··· DATA FOR THIS EXERCISE

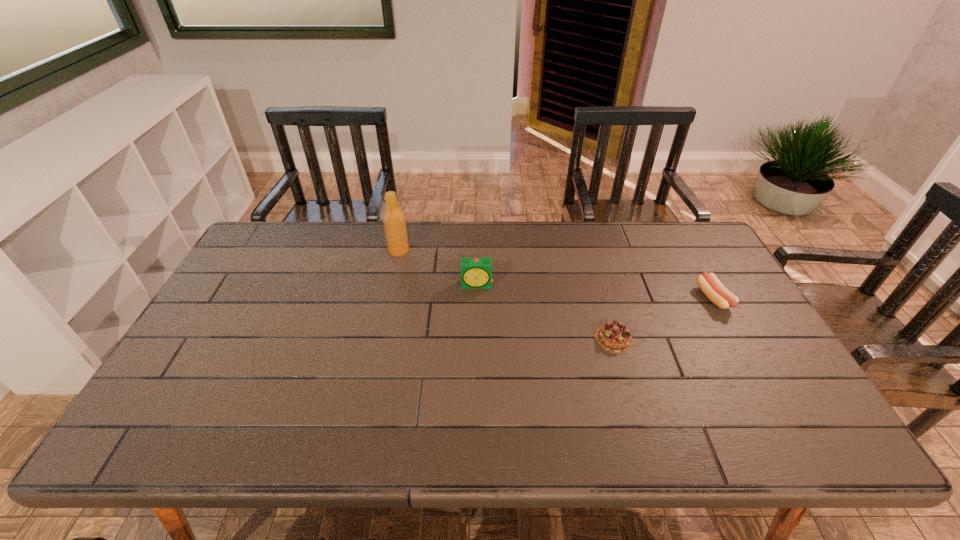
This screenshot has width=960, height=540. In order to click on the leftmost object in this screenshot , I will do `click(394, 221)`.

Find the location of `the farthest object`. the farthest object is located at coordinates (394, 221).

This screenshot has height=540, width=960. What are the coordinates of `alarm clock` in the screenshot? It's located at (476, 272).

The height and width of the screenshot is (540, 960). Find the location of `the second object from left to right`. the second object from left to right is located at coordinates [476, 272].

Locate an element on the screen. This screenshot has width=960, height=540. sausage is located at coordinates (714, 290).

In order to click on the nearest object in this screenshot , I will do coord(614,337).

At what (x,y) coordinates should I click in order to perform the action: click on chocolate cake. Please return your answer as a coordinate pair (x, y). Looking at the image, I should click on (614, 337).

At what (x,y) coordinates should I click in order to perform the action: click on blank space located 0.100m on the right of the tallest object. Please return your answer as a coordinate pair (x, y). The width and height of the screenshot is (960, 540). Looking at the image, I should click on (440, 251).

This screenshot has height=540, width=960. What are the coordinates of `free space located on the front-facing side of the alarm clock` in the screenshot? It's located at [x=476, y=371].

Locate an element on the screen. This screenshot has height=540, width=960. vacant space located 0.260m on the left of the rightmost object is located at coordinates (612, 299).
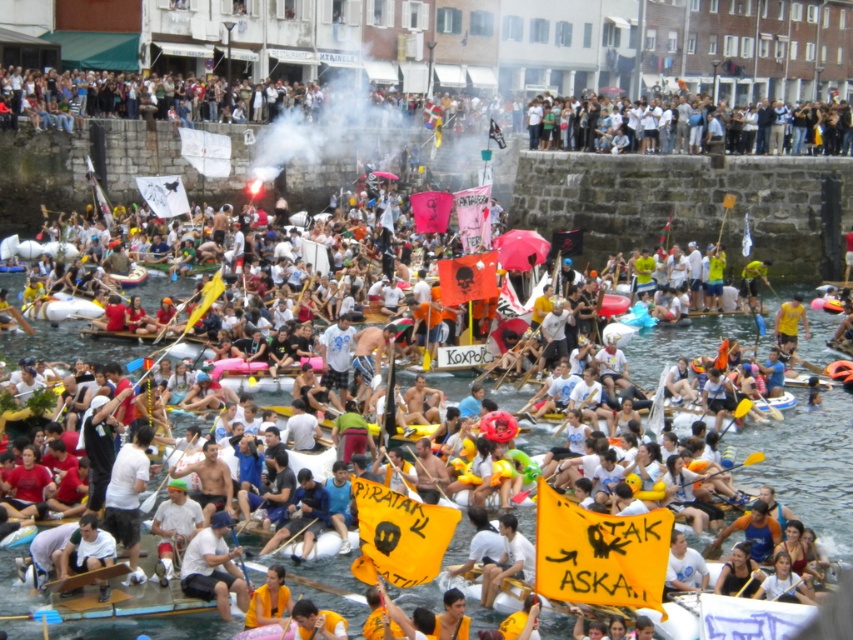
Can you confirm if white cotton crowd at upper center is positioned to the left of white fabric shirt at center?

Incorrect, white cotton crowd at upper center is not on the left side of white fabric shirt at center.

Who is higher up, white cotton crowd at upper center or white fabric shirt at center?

······
··· DATA FOR THIS EXERCISE

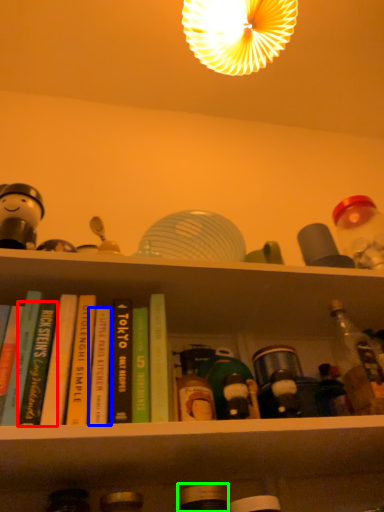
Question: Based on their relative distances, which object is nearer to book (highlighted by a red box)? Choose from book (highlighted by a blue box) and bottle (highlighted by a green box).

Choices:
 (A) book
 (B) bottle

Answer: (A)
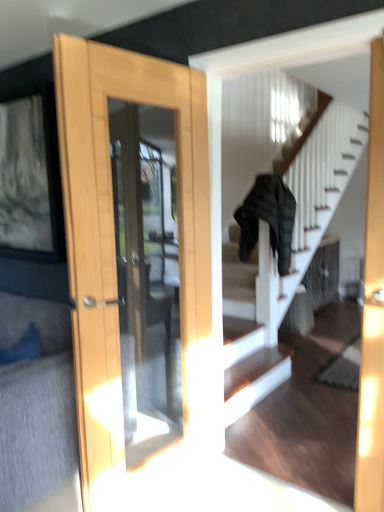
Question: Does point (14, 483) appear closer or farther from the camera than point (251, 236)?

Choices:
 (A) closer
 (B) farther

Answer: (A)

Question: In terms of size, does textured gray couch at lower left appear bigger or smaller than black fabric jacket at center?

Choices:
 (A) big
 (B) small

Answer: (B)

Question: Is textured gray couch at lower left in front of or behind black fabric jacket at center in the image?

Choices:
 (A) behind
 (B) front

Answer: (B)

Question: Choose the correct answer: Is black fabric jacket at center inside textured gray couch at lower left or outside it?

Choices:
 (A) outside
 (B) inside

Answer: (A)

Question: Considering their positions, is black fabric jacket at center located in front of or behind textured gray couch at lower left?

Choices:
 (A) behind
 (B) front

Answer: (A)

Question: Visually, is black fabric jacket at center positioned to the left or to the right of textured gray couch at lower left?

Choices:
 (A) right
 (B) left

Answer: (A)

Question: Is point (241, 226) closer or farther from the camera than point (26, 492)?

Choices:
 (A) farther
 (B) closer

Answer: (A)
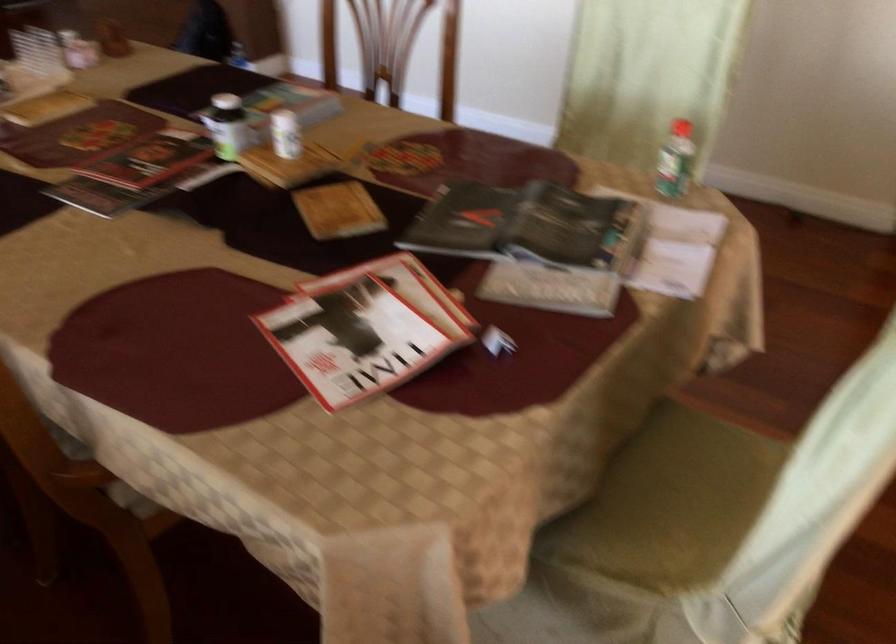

······
··· DATA FOR THIS EXERCISE

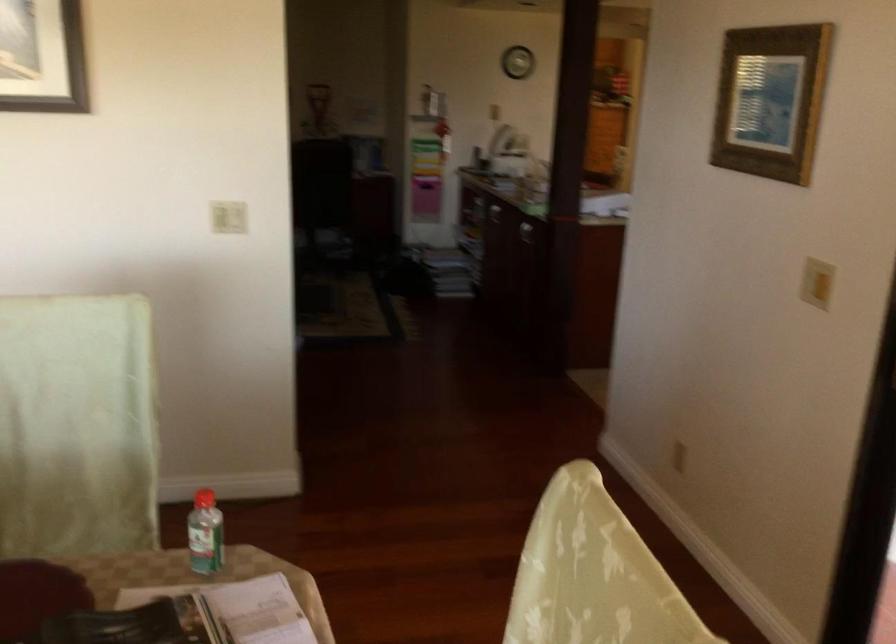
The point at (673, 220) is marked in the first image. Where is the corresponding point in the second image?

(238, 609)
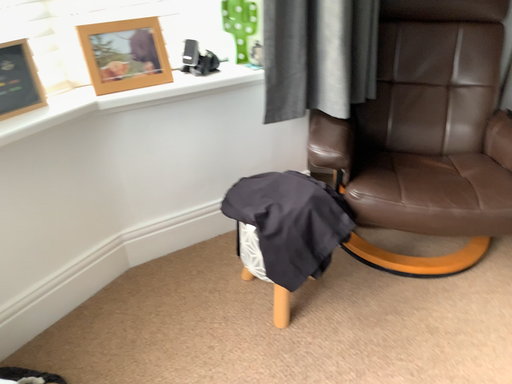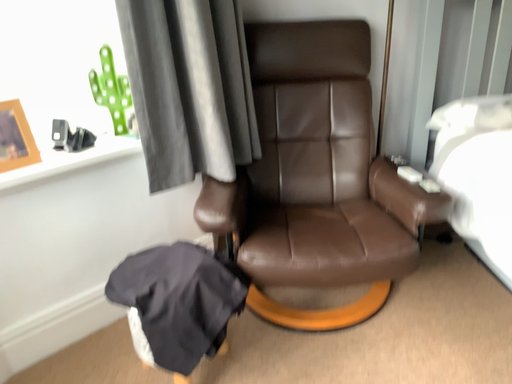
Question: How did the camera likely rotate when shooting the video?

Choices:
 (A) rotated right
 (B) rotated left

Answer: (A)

······

List each line of the material above that contains the string "white", treating uppercase and lowercase as different.

Can you confirm if white cotton crowd at upper center is positioned to the left of white fabric shirt at center?
Incorrect, white cotton crowd at upper center is not on the left side of white fabric shirt at center.
Who is higher up, white cotton crowd at upper center or white fabric shirt at center?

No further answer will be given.